*** Opening of Information supplied ***
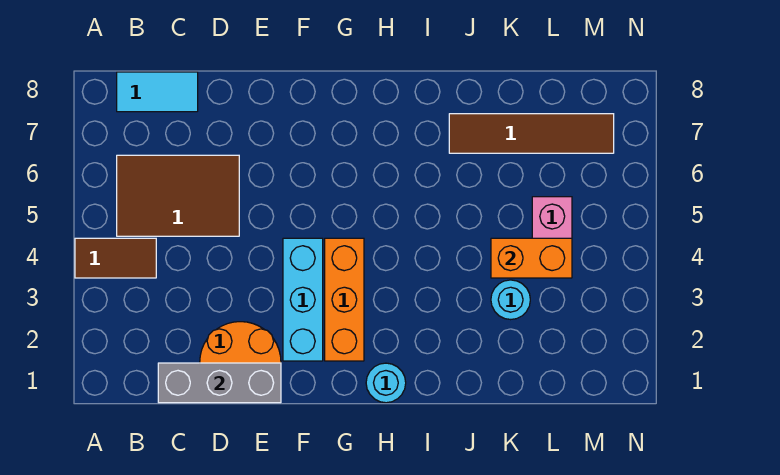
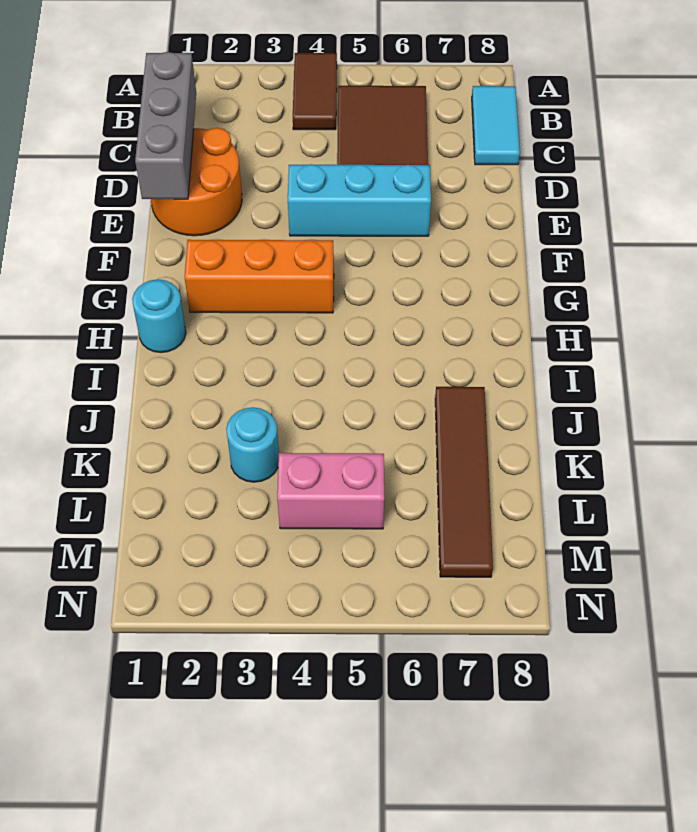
cyan 1x3 brick [283,238,323,361] -> cyan 1x3 brick moved to [288,164,431,236]
orange 1x2 brick [491,238,572,278] -> none

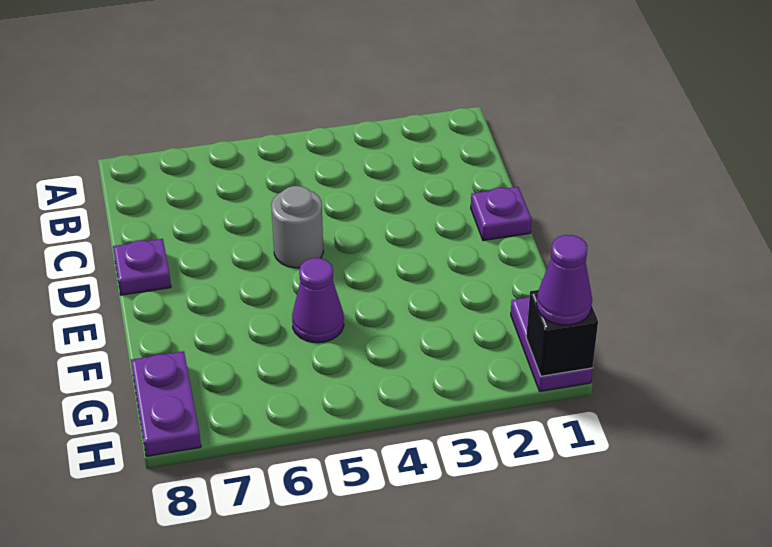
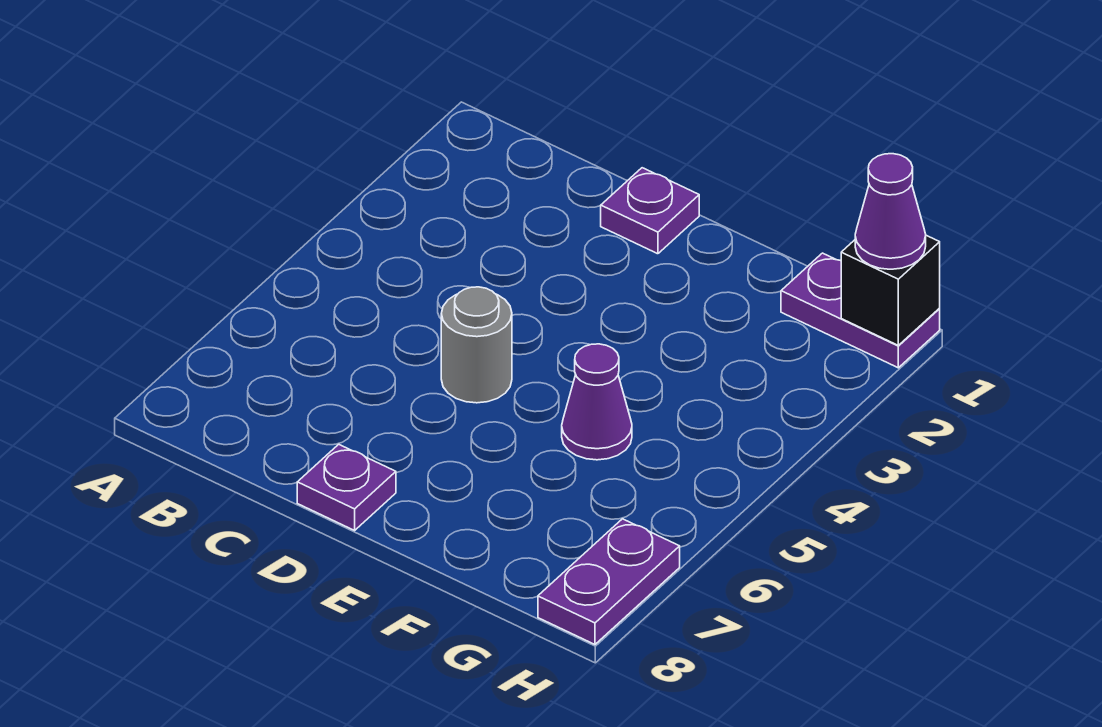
purple 1x2 plate [131,351,201,456] -> purple 1x2 plate turned to [538,519,680,644]

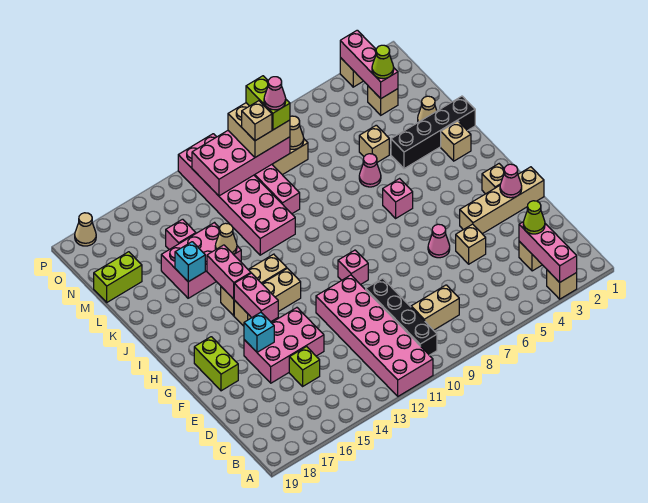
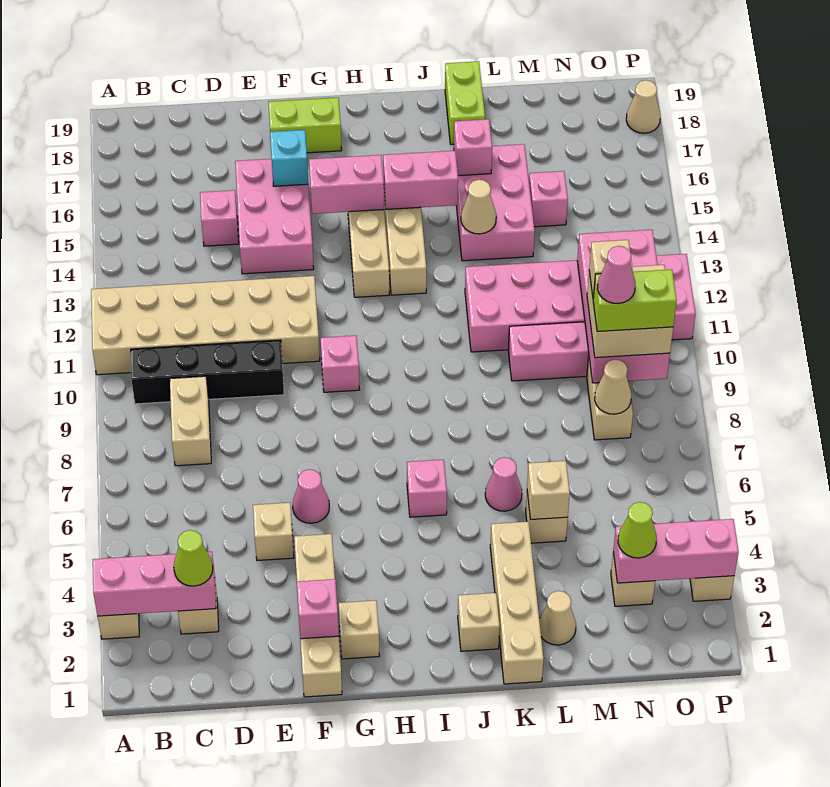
pink 2x6 brick [316,275,433,396] -> tan 2x6 brick [91,276,320,375]
lime 1x1 brick [289,347,320,386] -> pink 1x1 brick [200,190,239,246]
pink 1x1 cone [500,164,522,198] -> pink 1x1 brick [297,579,339,639]
black 1x4 brick [391,96,475,169] -> tan 1x4 brick [490,522,544,684]
cyan 1x1 brick [175,242,205,282] -> pink 1x1 brick [454,119,492,176]
none -> tan 1x1 brick [527,461,570,520]
lime 1x2 brick [94,252,142,302] -> lime 1x2 brick moved to [445,61,485,144]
*** Close of Information supplied ***
__Instructions to follow__.
In the copy, include all records verbatim but no images.

__Exercise output__.
cyan 1x3 brick [283,238,323,361] -> cyan 1x3 brick moved to [288,164,431,236]
orange 1x2 brick [491,238,572,278] -> none

purple 1x2 plate [131,351,201,456] -> purple 1x2 plate turned to [538,519,680,644]

pink 2x6 brick [316,275,433,396] -> tan 2x6 brick [91,276,320,375]
lime 1x1 brick [289,347,320,386] -> pink 1x1 brick [200,190,239,246]
pink 1x1 cone [500,164,522,198] -> pink 1x1 brick [297,579,339,639]
black 1x4 brick [391,96,475,169] -> tan 1x4 brick [490,522,544,684]
cyan 1x1 brick [175,242,205,282] -> pink 1x1 brick [454,119,492,176]
none -> tan 1x1 brick [527,461,570,520]
lime 1x2 brick [94,252,142,302] -> lime 1x2 brick moved to [445,61,485,144]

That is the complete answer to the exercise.